» **WORK TO COMPLETE**:
What is needed is the number of lines below that contain the word "plant", with no other output.

» **DATA FOR ANALYSIS**:
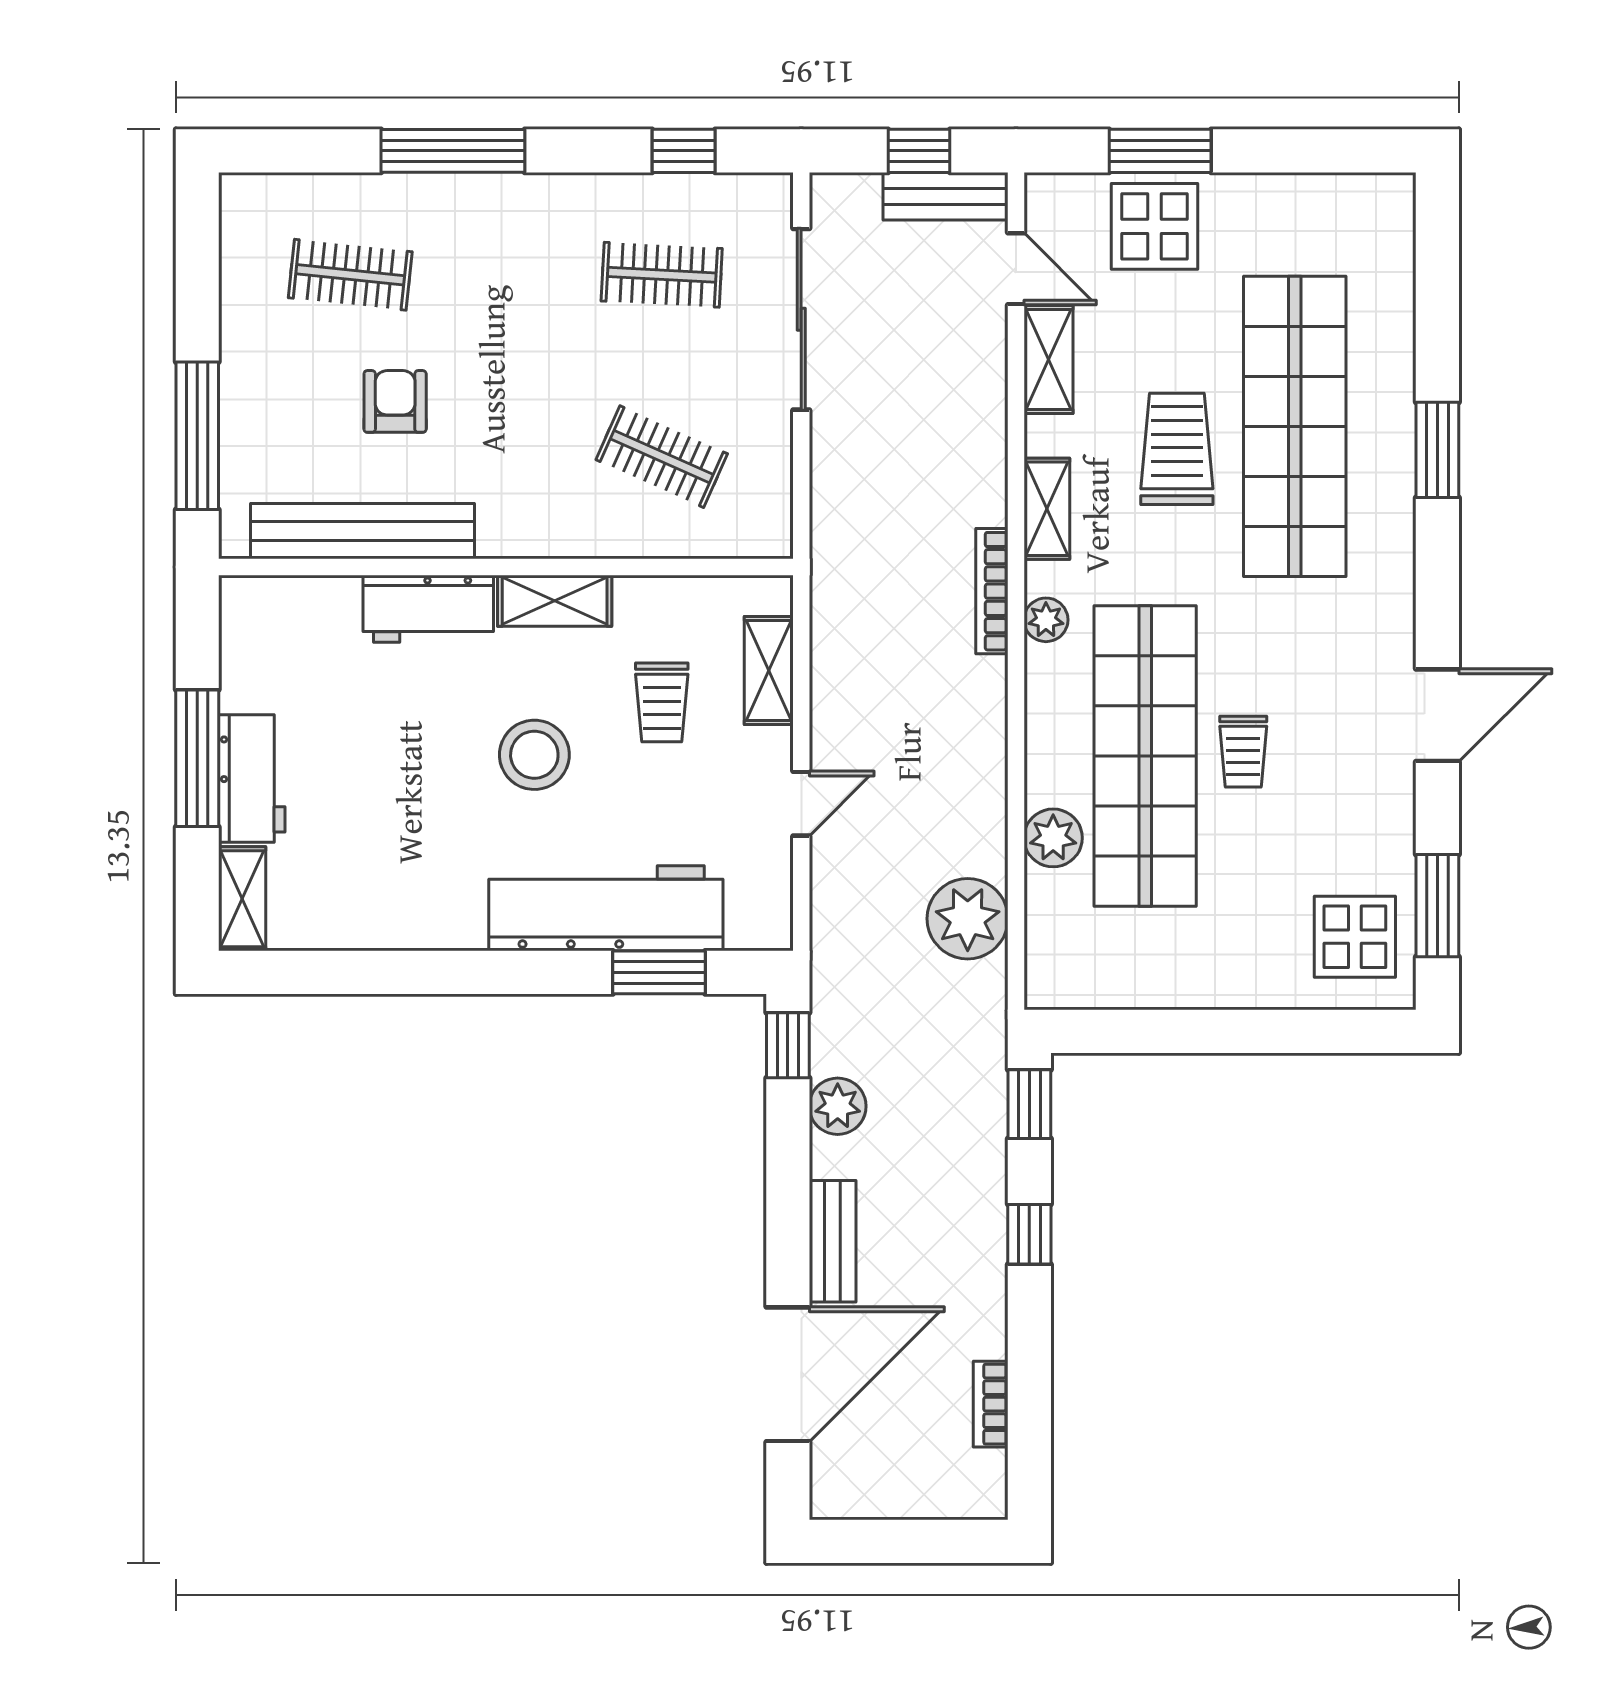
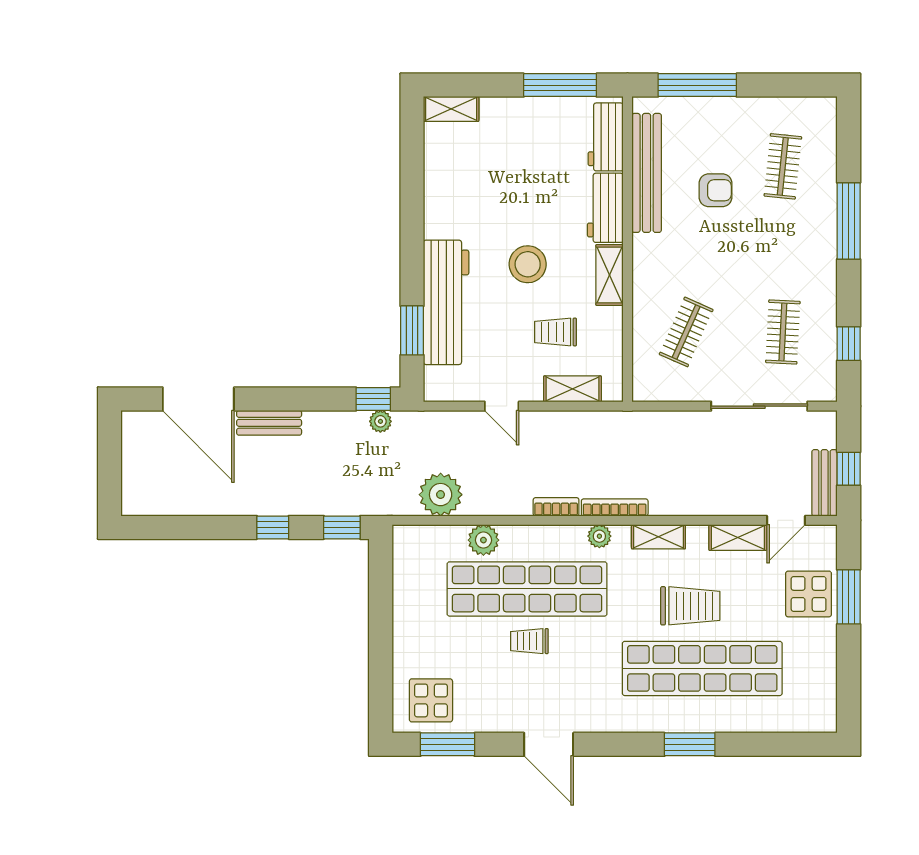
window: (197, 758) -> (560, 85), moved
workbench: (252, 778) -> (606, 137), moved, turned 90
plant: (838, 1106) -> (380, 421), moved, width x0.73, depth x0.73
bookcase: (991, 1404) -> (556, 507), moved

* * *

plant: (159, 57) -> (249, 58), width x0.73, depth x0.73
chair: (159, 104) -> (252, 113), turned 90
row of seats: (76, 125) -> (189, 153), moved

...

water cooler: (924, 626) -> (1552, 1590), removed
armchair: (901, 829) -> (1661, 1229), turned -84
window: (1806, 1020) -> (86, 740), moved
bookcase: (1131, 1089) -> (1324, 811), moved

» **ANSWER TO THIS TASK**:
2